» **Your goal**: The answer is to be an exact copy of the lines below running from the line with "(583, 228) = (151, 208): none -> green apple" down to the line with "camera: 45 degrees right, 5 degrees down", both ends included, and nothing more.

Object change listings:
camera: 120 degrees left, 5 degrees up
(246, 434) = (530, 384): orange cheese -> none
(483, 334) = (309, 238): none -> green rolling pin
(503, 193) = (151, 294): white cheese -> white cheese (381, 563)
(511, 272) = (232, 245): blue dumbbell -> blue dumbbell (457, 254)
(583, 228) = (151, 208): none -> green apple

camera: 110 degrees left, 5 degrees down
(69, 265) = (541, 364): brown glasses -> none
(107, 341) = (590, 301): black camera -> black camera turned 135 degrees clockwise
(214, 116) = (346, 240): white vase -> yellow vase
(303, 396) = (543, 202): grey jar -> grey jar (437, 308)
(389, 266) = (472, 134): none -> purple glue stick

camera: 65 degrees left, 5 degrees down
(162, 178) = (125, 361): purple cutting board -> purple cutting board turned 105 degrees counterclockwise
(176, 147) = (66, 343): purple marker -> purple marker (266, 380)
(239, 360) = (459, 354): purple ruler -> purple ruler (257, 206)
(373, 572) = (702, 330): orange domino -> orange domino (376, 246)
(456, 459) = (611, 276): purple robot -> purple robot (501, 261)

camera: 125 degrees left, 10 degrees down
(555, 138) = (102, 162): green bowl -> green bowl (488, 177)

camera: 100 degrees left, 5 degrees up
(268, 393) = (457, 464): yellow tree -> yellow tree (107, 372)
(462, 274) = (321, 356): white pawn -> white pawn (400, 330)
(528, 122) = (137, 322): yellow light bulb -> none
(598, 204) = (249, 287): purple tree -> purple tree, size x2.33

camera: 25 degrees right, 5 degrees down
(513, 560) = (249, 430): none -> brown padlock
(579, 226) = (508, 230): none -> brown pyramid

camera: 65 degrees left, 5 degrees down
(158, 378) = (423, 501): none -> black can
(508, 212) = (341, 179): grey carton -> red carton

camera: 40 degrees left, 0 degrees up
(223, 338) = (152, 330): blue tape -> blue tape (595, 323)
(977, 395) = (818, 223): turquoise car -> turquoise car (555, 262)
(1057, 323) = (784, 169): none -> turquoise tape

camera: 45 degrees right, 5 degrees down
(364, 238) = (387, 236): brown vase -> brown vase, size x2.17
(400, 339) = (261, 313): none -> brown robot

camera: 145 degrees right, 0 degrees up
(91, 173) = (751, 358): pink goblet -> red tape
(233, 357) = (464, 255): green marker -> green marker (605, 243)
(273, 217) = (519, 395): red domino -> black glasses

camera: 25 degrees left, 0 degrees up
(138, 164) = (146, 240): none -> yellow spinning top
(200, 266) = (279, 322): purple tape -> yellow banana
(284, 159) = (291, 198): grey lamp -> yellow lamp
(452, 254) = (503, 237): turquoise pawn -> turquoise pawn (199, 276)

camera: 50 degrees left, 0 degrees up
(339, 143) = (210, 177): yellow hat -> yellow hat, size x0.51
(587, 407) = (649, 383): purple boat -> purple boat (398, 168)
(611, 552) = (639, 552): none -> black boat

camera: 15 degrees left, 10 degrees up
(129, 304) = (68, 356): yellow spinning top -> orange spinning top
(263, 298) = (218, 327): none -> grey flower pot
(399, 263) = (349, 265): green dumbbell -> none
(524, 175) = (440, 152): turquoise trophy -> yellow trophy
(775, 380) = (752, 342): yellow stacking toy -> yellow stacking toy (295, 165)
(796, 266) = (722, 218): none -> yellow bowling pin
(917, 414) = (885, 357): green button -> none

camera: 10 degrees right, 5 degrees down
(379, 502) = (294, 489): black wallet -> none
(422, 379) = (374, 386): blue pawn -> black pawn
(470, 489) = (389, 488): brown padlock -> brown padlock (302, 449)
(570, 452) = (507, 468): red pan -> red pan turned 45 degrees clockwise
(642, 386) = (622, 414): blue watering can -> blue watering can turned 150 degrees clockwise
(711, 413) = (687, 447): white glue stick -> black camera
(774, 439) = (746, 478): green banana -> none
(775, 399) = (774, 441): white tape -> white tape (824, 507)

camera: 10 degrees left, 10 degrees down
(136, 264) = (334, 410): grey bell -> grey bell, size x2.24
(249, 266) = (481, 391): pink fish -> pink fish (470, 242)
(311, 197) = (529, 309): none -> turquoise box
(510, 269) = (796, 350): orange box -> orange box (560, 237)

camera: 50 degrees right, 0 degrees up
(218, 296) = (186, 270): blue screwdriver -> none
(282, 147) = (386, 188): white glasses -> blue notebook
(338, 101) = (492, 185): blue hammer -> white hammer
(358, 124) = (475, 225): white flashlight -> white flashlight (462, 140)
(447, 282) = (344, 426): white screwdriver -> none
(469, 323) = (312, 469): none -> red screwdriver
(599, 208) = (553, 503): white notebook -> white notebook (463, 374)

» **Exercise solution**:
(583, 228) = (151, 208): none -> green apple

camera: 110 degrees left, 5 degrees down
(69, 265) = (541, 364): brown glasses -> none
(107, 341) = (590, 301): black camera -> black camera turned 135 degrees clockwise
(214, 116) = (346, 240): white vase -> yellow vase
(303, 396) = (543, 202): grey jar -> grey jar (437, 308)
(389, 266) = (472, 134): none -> purple glue stick

camera: 65 degrees left, 5 degrees down
(162, 178) = (125, 361): purple cutting board -> purple cutting board turned 105 degrees counterclockwise
(176, 147) = (66, 343): purple marker -> purple marker (266, 380)
(239, 360) = (459, 354): purple ruler -> purple ruler (257, 206)
(373, 572) = (702, 330): orange domino -> orange domino (376, 246)
(456, 459) = (611, 276): purple robot -> purple robot (501, 261)

camera: 125 degrees left, 10 degrees down
(555, 138) = (102, 162): green bowl -> green bowl (488, 177)

camera: 100 degrees left, 5 degrees up
(268, 393) = (457, 464): yellow tree -> yellow tree (107, 372)
(462, 274) = (321, 356): white pawn -> white pawn (400, 330)
(528, 122) = (137, 322): yellow light bulb -> none
(598, 204) = (249, 287): purple tree -> purple tree, size x2.33

camera: 25 degrees right, 5 degrees down
(513, 560) = (249, 430): none -> brown padlock
(579, 226) = (508, 230): none -> brown pyramid

camera: 65 degrees left, 5 degrees down
(158, 378) = (423, 501): none -> black can
(508, 212) = (341, 179): grey carton -> red carton

camera: 40 degrees left, 0 degrees up
(223, 338) = (152, 330): blue tape -> blue tape (595, 323)
(977, 395) = (818, 223): turquoise car -> turquoise car (555, 262)
(1057, 323) = (784, 169): none -> turquoise tape

camera: 45 degrees right, 5 degrees down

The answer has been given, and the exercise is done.